• [Task directions] Retype, word for word, the lines from the first line of the entries through the line that holds "purple square: (214, 453)"; leave out the pictures.

──────── Stored data ────────

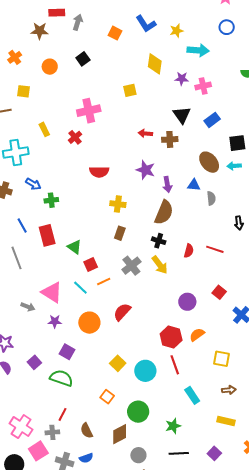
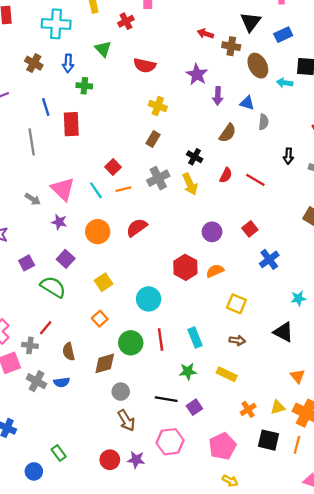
brown ellipse: (209, 162) -> (258, 66), moved
cyan arrow: (234, 166) -> (285, 83), moved
blue arrow: (33, 184) -> (68, 63), turned 49
brown semicircle: (164, 212) -> (228, 133), moved, size x0.7
green triangle: (74, 247) -> (103, 49), moved
red square: (91, 265) -> (113, 167), turned -32
yellow square: (118, 363) -> (104, 282), moved
red line: (175, 365) -> (161, 339), moved
green star: (173, 426) -> (188, 372), moved
purple square: (214, 453) -> (194, 407), moved

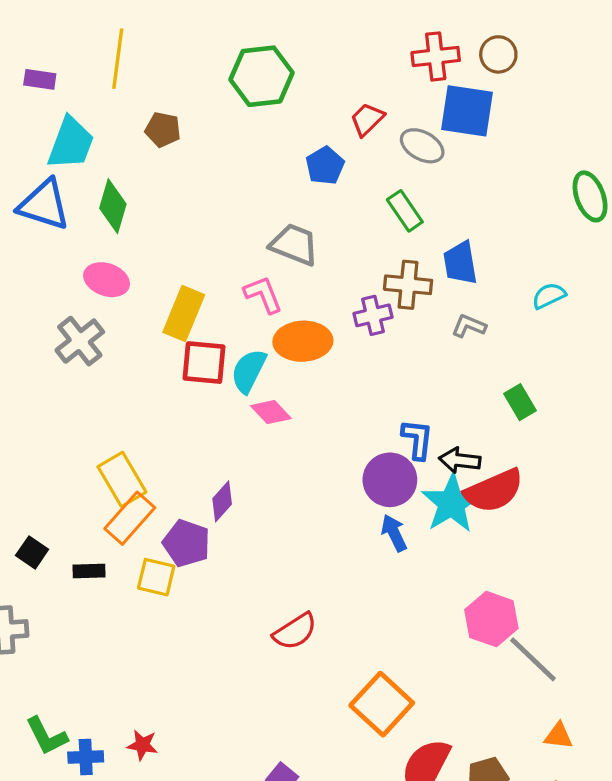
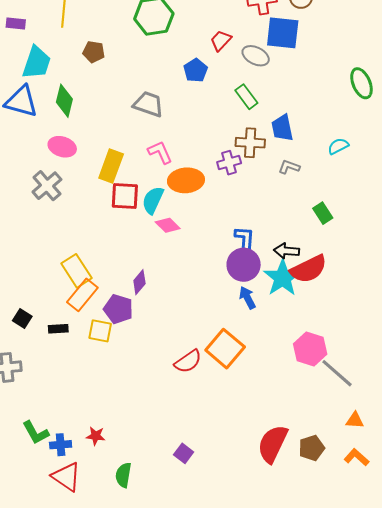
gray trapezoid: (294, 245) -> (148, 104), moved
blue L-shape: (417, 439) -> (245, 239), moved
orange square: (382, 704) -> (225, 349), moved

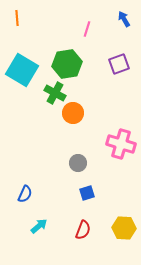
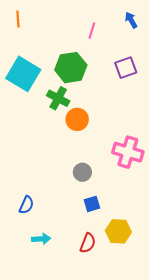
cyan arrow: (39, 226) -> (41, 239), turned 36
yellow hexagon: (124, 228) -> (118, 231), moved

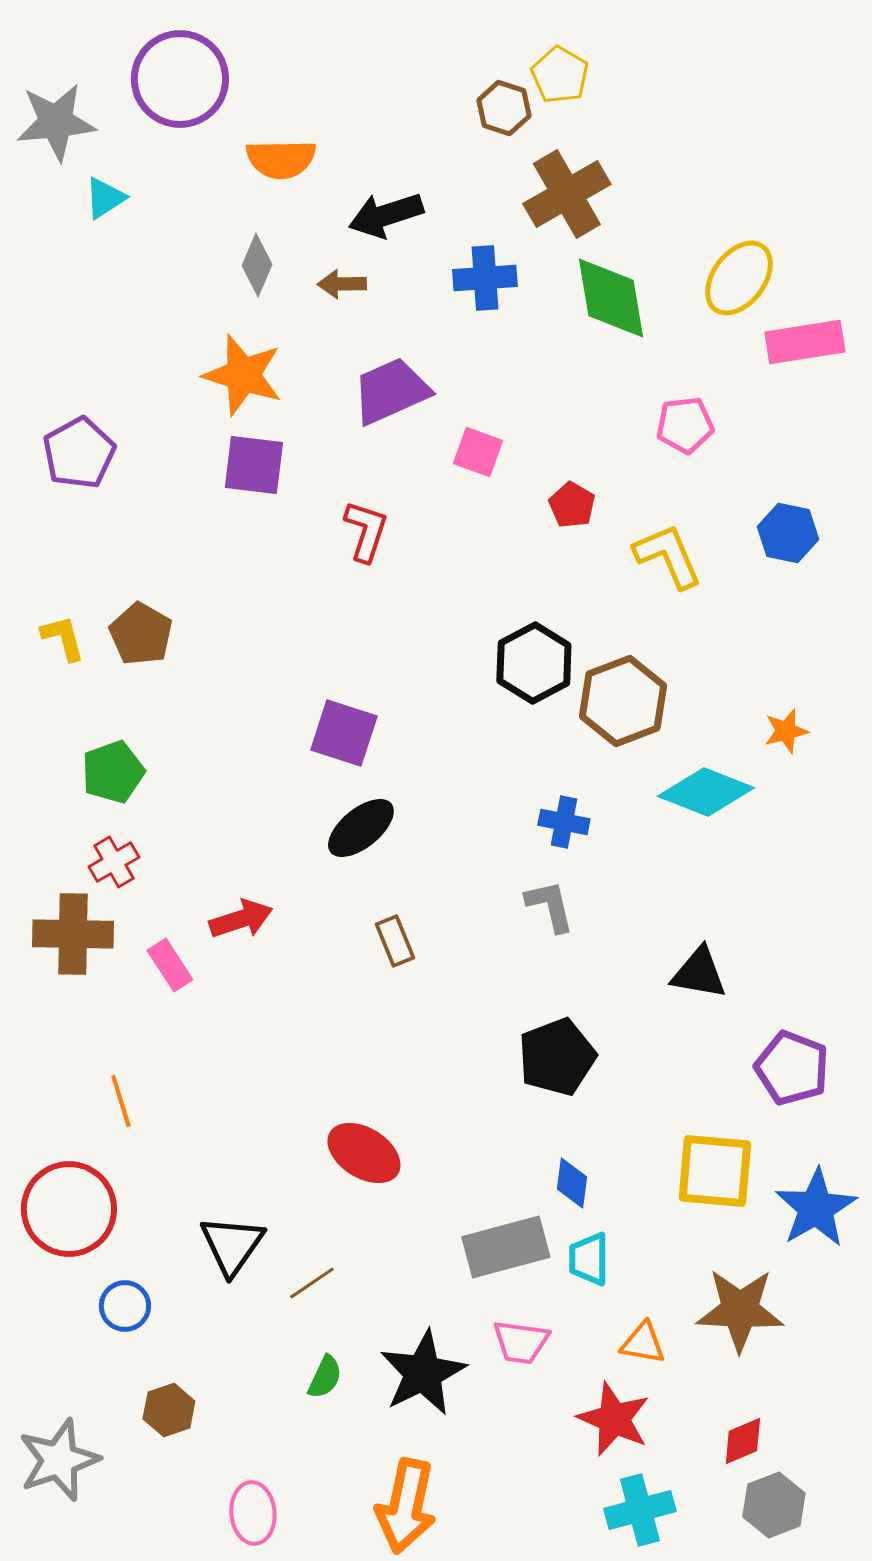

────────

• [Exercise result]
brown ellipse: (209, 162) -> (258, 66), moved
cyan arrow: (234, 166) -> (285, 83), moved
blue arrow: (33, 184) -> (68, 63), turned 49
brown semicircle: (164, 212) -> (228, 133), moved, size x0.7
green triangle: (74, 247) -> (103, 49), moved
red square: (91, 265) -> (113, 167), turned -32
yellow square: (118, 363) -> (104, 282), moved
red line: (175, 365) -> (161, 339), moved
green star: (173, 426) -> (188, 372), moved
purple square: (214, 453) -> (194, 407), moved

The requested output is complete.